> Activity
For the listing below, output exactly the lines from the line with "none -> white brick D6:E6 level 1" up to and including the line with "none -> brown brick H2 level 3", and no other lines.

> Information given
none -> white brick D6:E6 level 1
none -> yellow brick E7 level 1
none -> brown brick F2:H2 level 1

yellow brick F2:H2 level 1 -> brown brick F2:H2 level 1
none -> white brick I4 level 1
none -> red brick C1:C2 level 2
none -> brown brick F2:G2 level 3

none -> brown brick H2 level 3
--
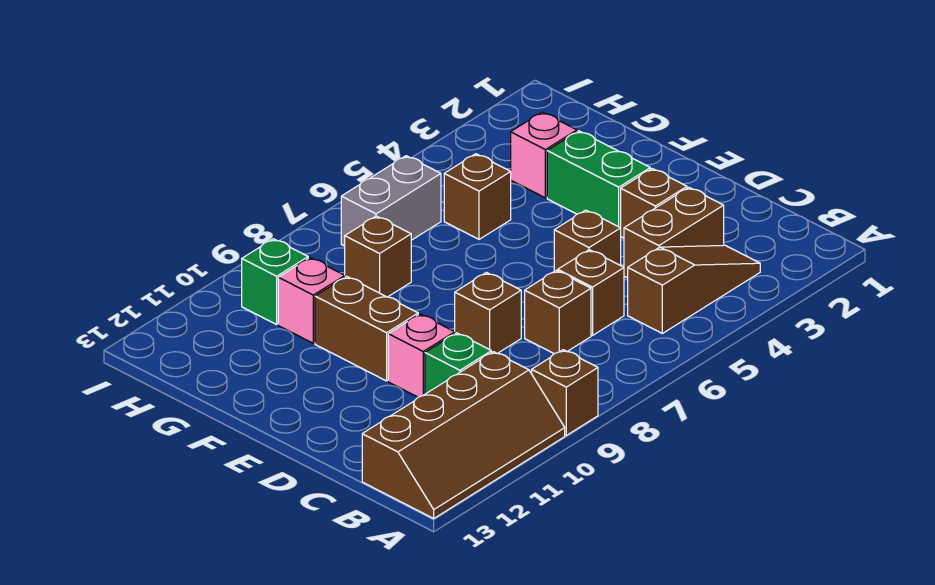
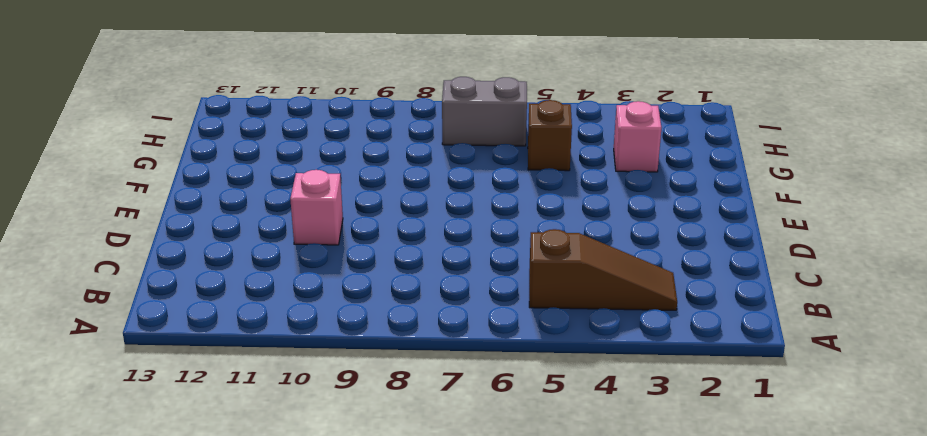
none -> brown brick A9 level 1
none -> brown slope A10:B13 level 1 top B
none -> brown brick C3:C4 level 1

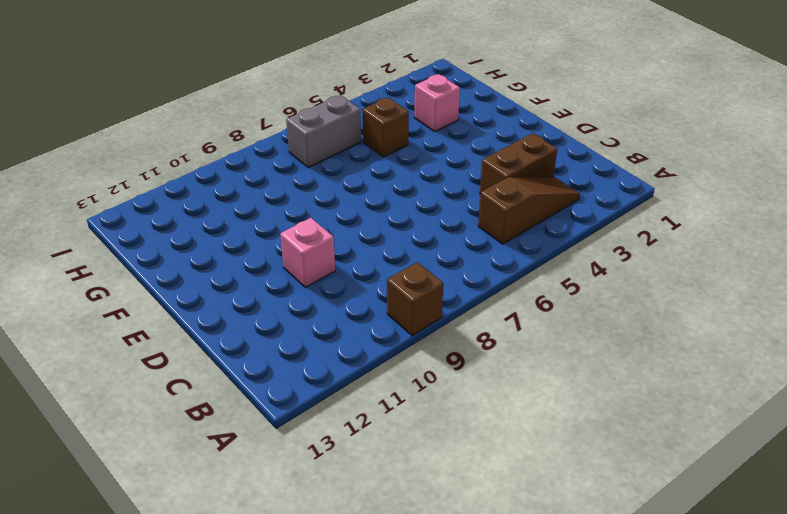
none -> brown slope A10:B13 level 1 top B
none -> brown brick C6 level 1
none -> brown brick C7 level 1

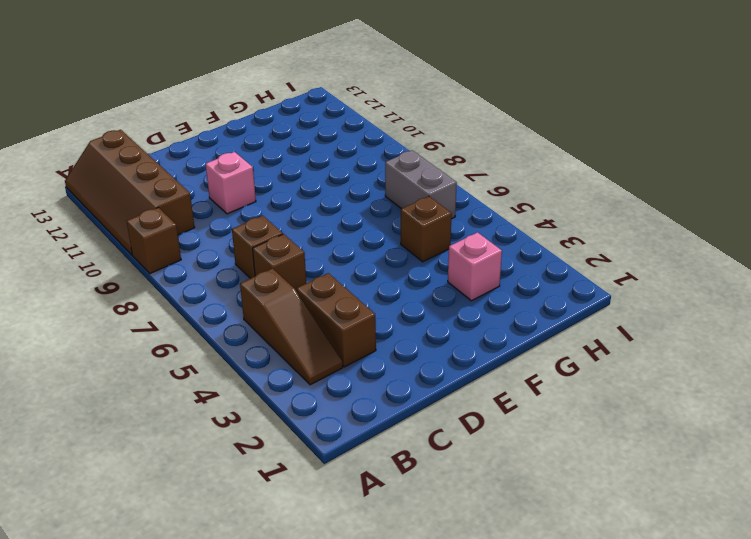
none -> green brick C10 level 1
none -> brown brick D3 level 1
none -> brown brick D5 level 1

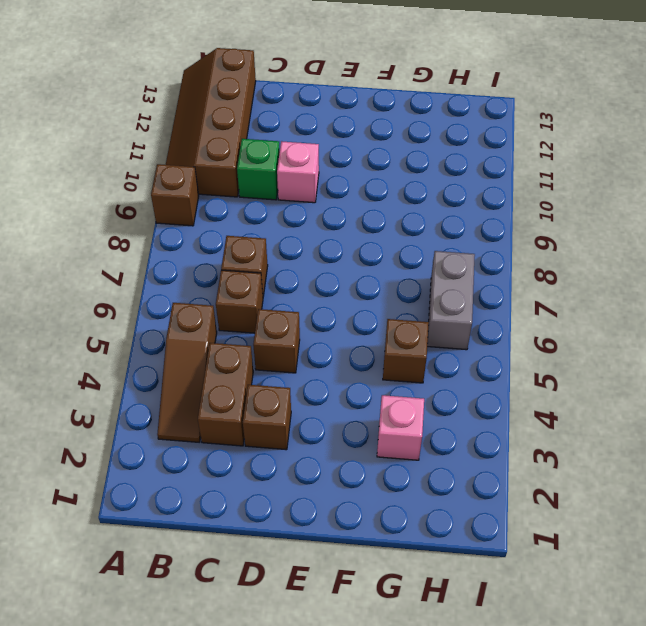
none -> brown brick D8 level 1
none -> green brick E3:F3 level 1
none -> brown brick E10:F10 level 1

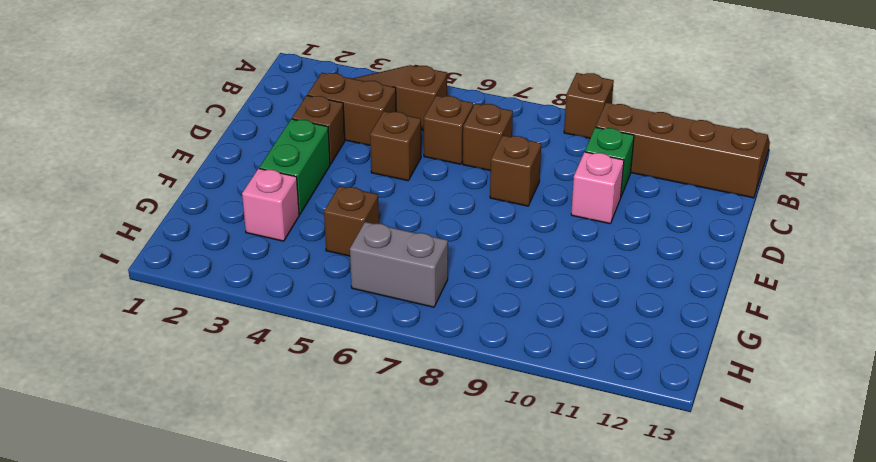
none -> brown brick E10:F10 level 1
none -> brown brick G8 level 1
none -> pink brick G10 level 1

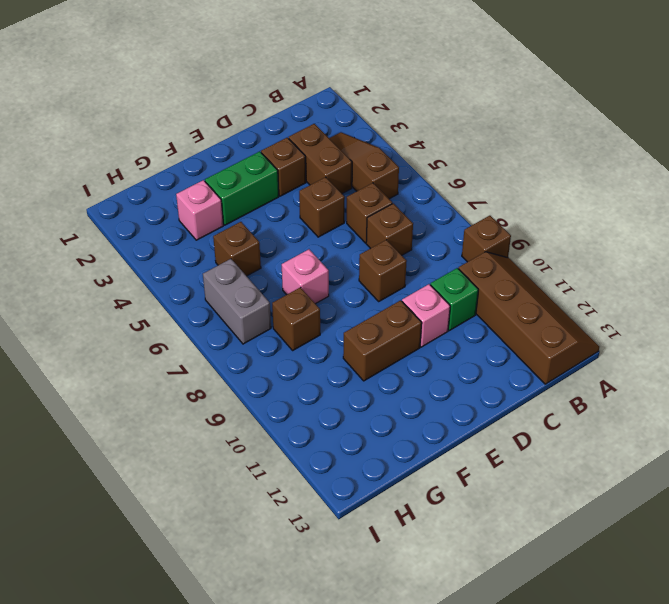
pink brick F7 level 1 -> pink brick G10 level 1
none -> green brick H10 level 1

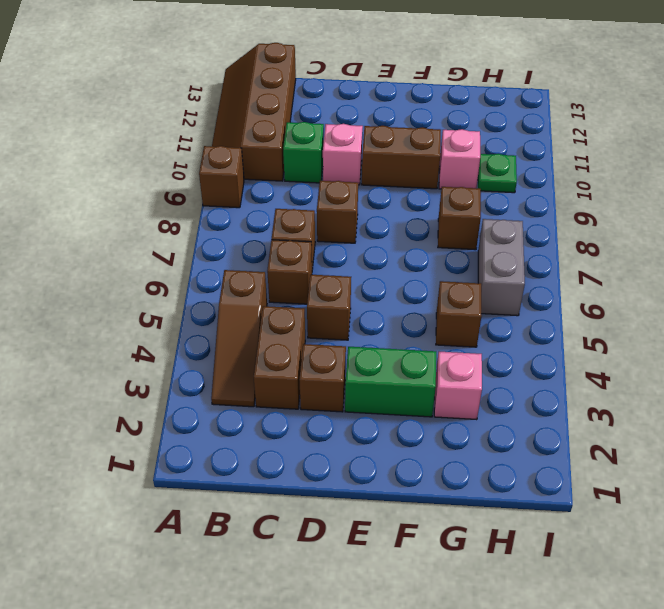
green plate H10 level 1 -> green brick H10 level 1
--
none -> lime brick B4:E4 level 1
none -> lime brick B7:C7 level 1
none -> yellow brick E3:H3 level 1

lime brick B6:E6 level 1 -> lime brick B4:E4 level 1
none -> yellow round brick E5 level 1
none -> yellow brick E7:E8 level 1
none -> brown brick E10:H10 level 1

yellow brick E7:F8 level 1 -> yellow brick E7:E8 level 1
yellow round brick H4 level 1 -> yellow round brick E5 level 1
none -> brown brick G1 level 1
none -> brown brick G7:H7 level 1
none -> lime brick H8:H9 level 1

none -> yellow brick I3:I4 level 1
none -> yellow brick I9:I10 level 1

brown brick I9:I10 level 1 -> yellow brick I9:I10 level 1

> Exercise output
none -> white brick D6:E6 level 1
none -> yellow brick E7 level 1
none -> brown brick F2:H2 level 1

yellow brick F2:H2 level 1 -> brown brick F2:H2 level 1
none -> white brick I4 level 1
none -> red brick C1:C2 level 2
none -> brown brick F2:G2 level 3

none -> brown brick H2 level 3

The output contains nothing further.